Across the entries below, determine how many lines include the word "white". State only the resulting number.
═══
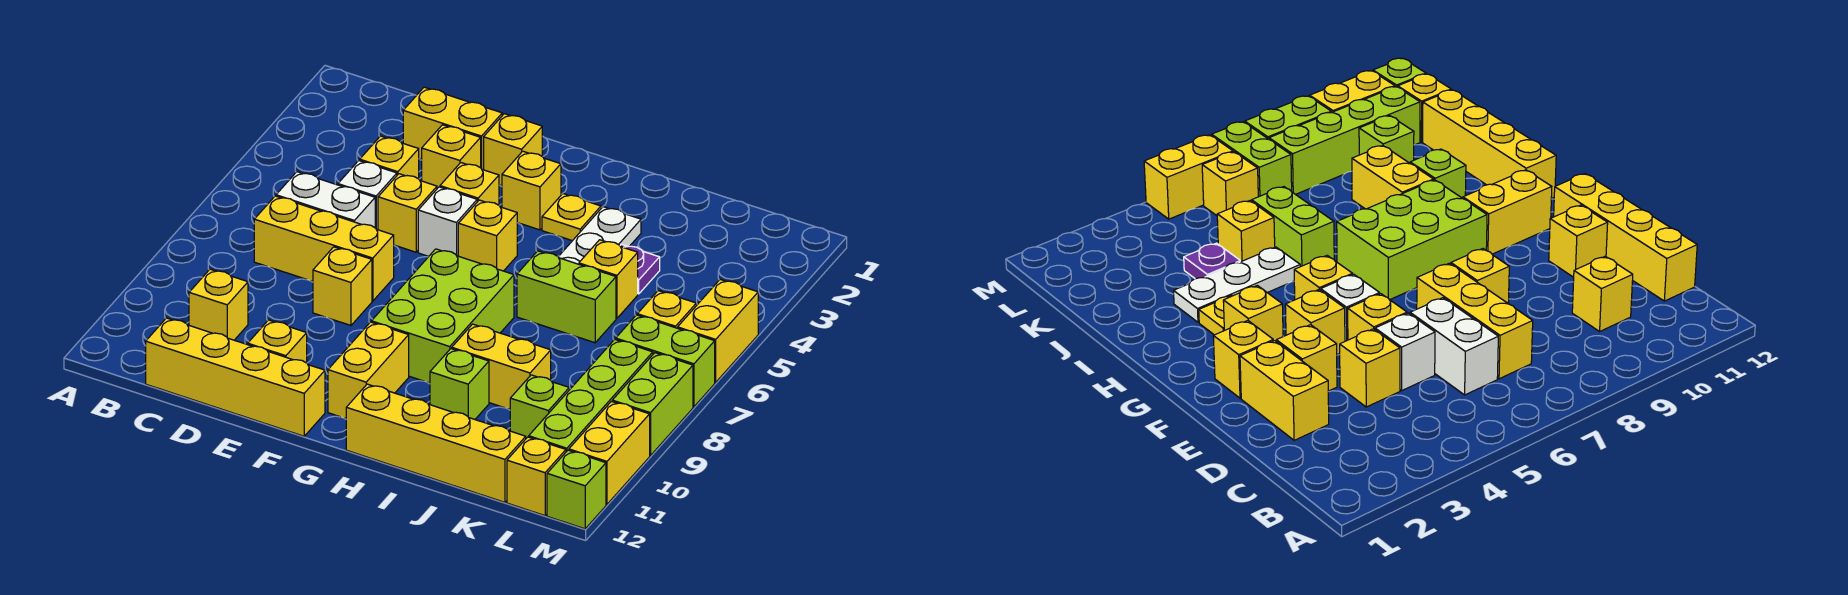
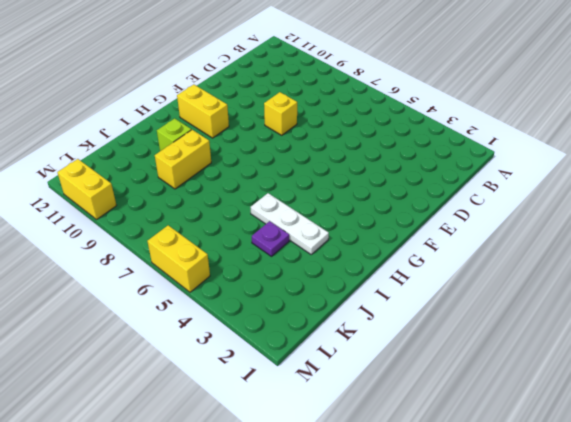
none -> white brick C6:D6 level 1
none -> yellow brick C7:E7 level 1
none -> yellow brick C10 level 1
none -> yellow brick C12:F12 level 1

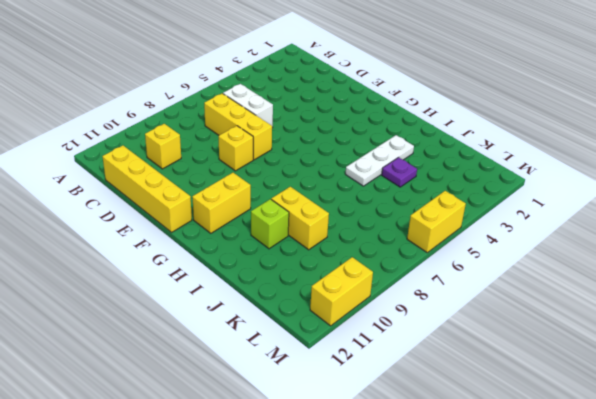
none -> yellow brick D2:E2 level 1
none -> yellow brick D4 level 1
none -> white brick D5 level 1
none -> yellow brick E3 level 1

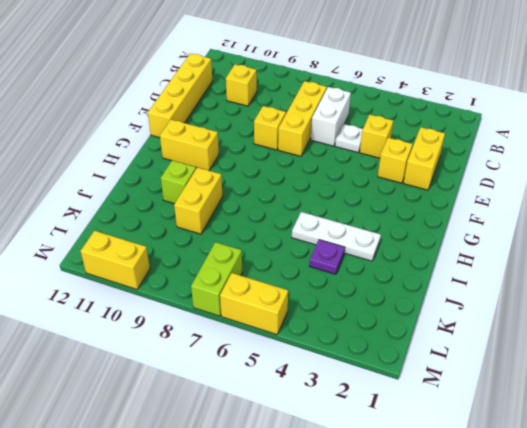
white plate D5 level 1 -> white brick D5 level 1
none -> yellow brick E5 level 1
none -> yellow brick E11 level 1
none -> yellow brick F2 level 1
none -> yellow brick F4 level 1

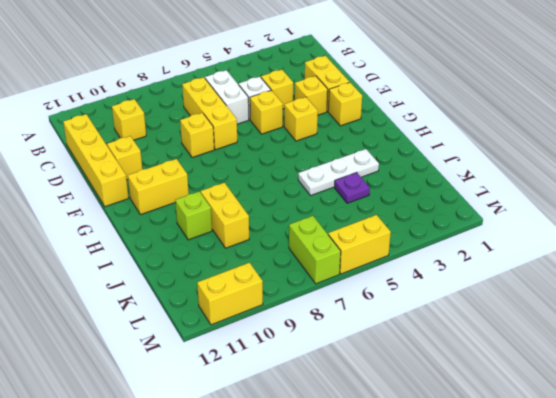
none -> white brick F5 level 1
none -> yellow brick G3 level 1
none -> yellow brick G5 level 1
none -> lime brick G7:H9 level 1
═══
> [Task result]
4